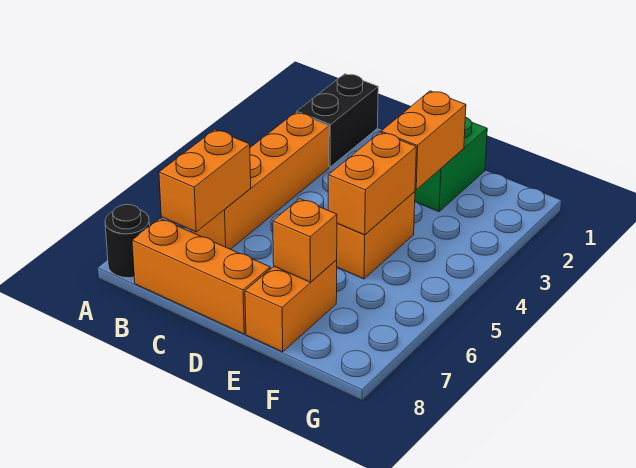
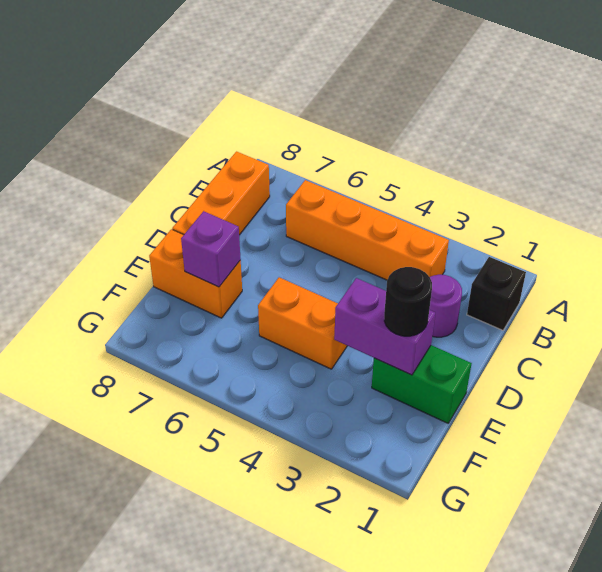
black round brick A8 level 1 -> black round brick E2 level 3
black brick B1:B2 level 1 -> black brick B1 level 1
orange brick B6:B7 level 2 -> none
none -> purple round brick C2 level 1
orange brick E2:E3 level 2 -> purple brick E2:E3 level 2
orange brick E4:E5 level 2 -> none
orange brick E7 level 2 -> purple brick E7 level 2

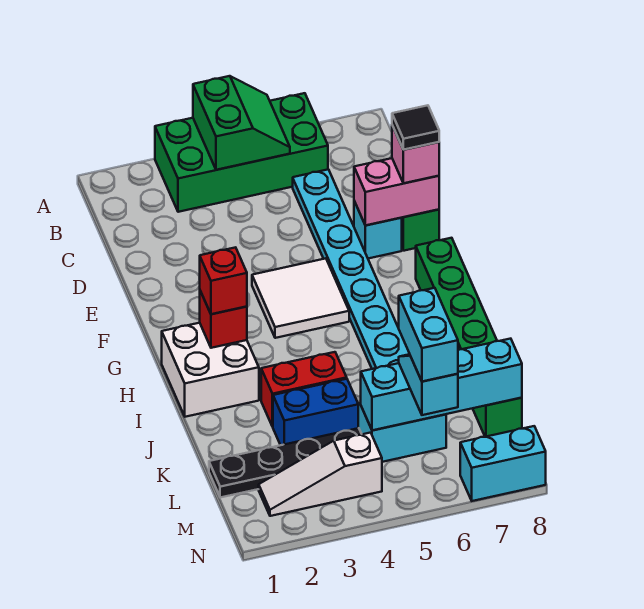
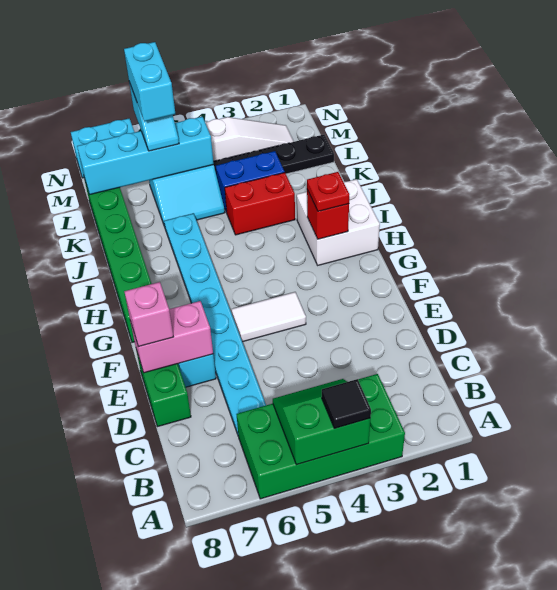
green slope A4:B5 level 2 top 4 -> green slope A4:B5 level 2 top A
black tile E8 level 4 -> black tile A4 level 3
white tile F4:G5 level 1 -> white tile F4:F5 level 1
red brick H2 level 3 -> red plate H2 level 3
══════════
→ **What you will do**: Print again, word for word, every line from the line with "black brick B1:B2" to the final line of the records, inclusive; skip the pictures.

→ **Problem solution**:
black brick B1:B2 level 1 -> black brick B1 level 1
orange brick B6:B7 level 2 -> none
none -> purple round brick C2 level 1
orange brick E2:E3 level 2 -> purple brick E2:E3 level 2
orange brick E4:E5 level 2 -> none
orange brick E7 level 2 -> purple brick E7 level 2

green slope A4:B5 level 2 top 4 -> green slope A4:B5 level 2 top A
black tile E8 level 4 -> black tile A4 level 3
white tile F4:G5 level 1 -> white tile F4:F5 level 1
red brick H2 level 3 -> red plate H2 level 3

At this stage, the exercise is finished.